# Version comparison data
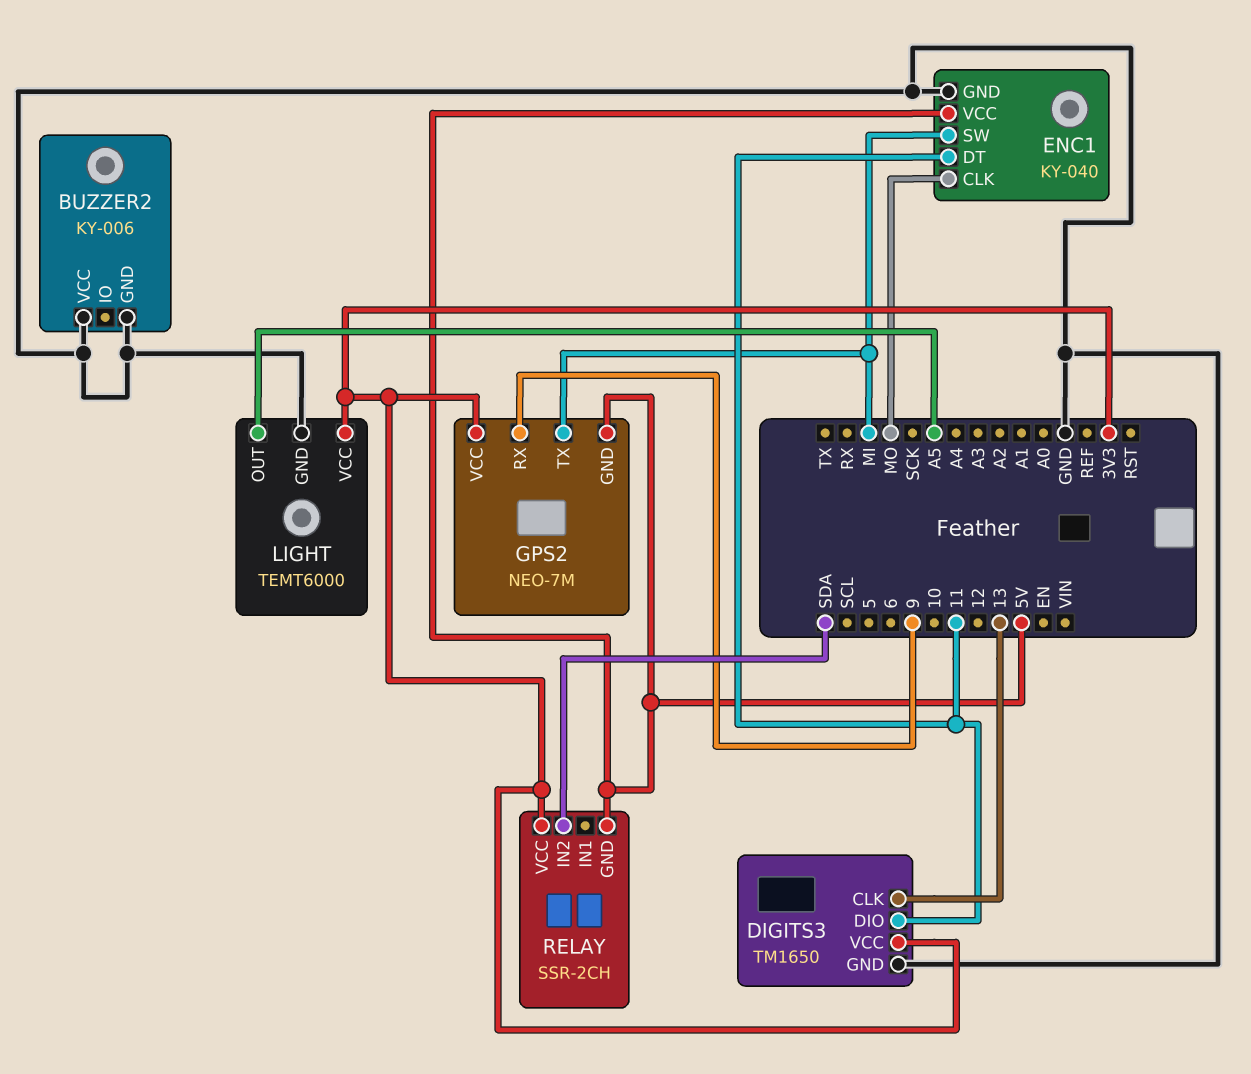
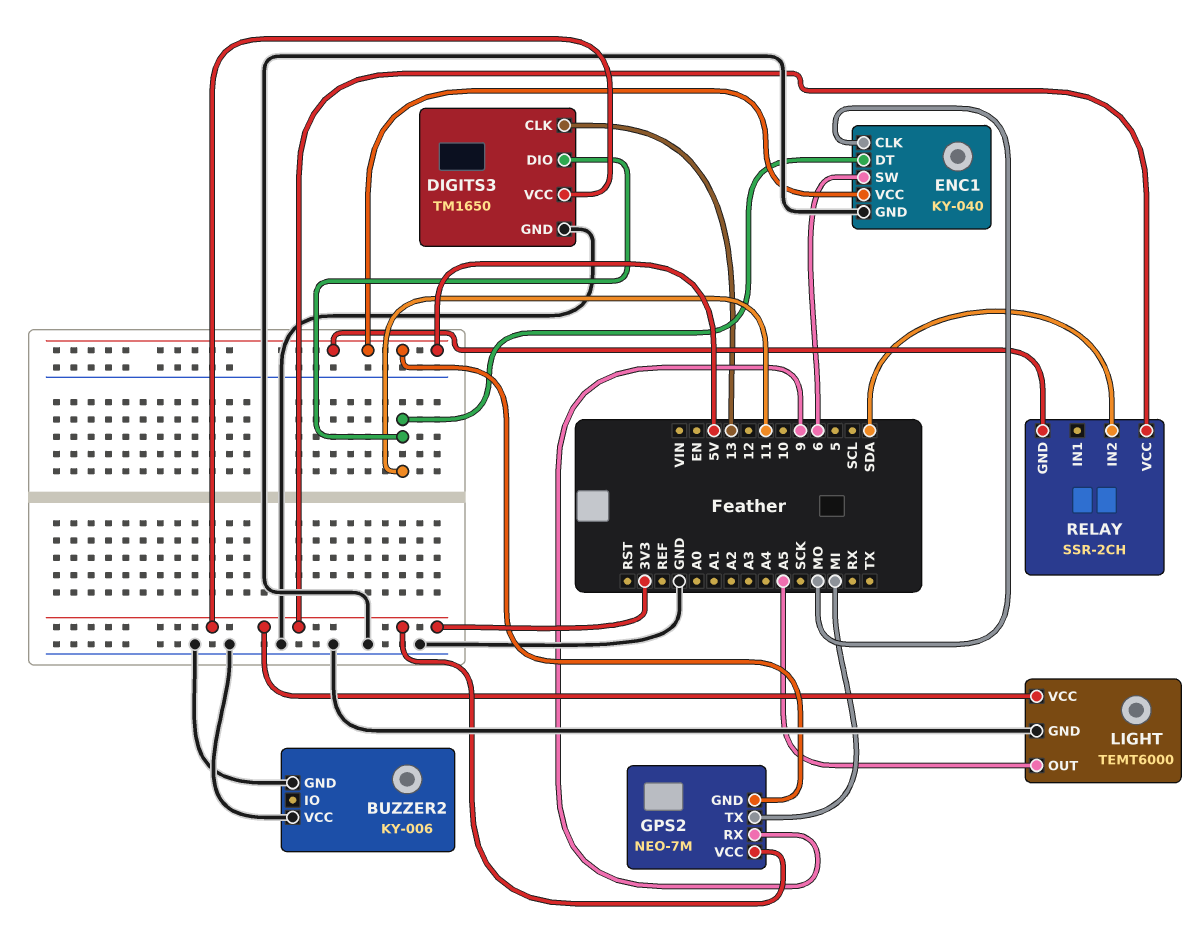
ENC1 pin SW: MI -> 6

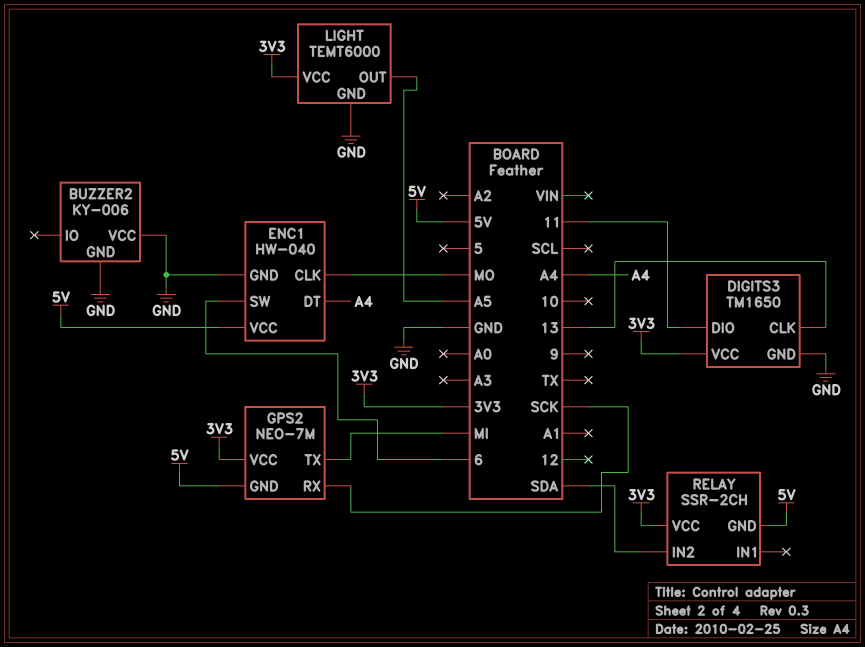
ENC1: KY-040 -> HW-040
ENC1 pin DT: 11 -> A4
GPS2 pin RX: 9 -> SCK

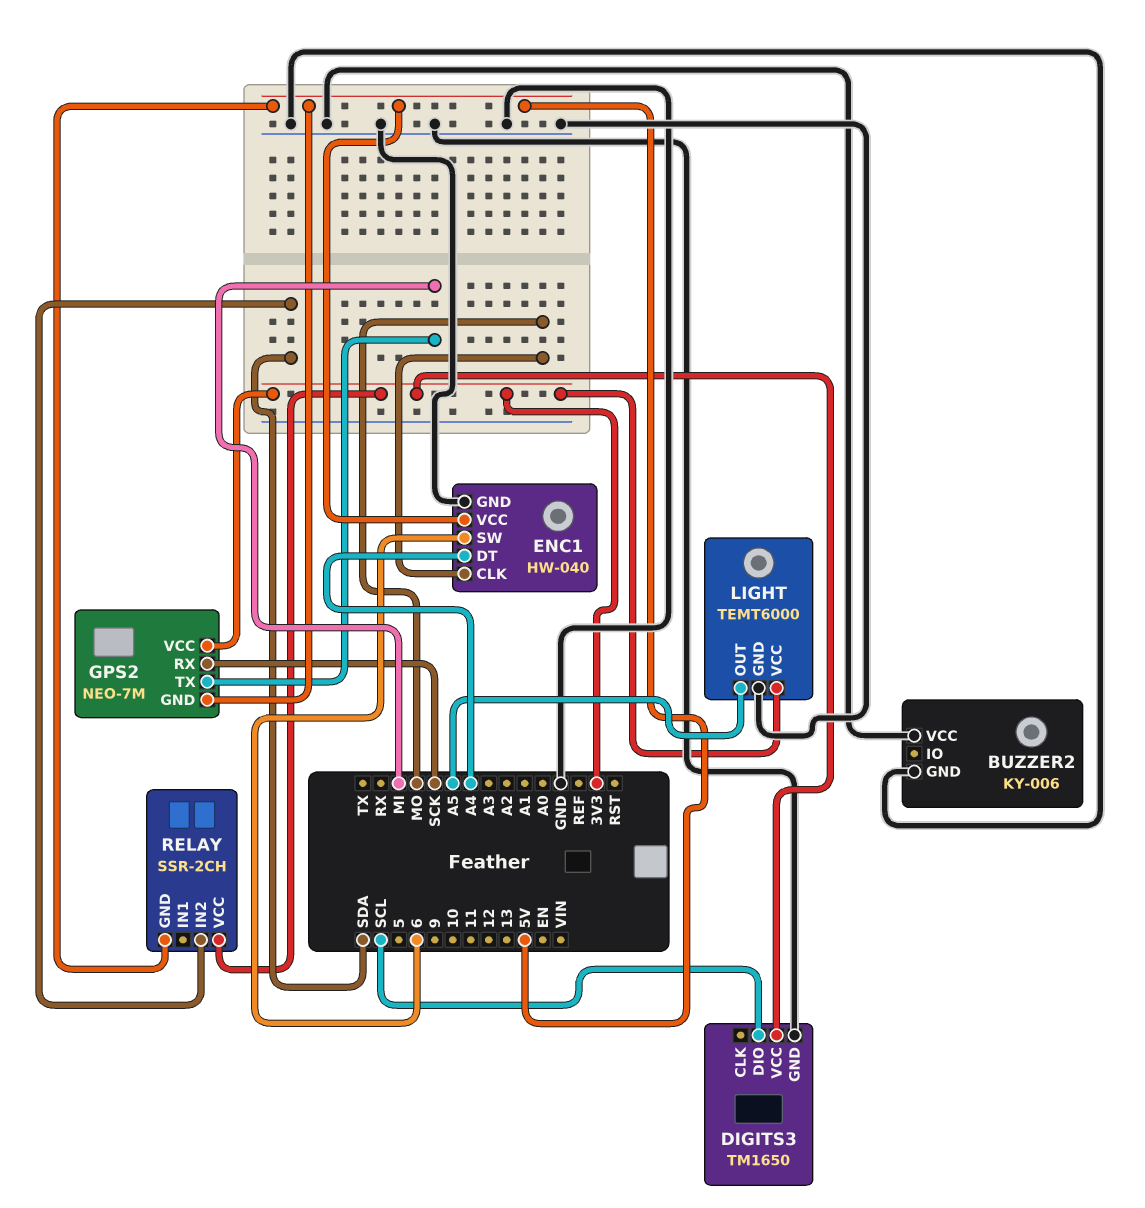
DIGITS3 pin CLK: 13 -> none
DIGITS3 pin DIO: 11 -> SCL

# Problem description
Please transcribe word for word the lines from the one bearing "ENC1 pin DT: 11 -> A4" through the last line of the records above, omitting the pictures.

# Task answer
ENC1 pin DT: 11 -> A4
GPS2 pin RX: 9 -> SCK

DIGITS3 pin CLK: 13 -> none
DIGITS3 pin DIO: 11 -> SCL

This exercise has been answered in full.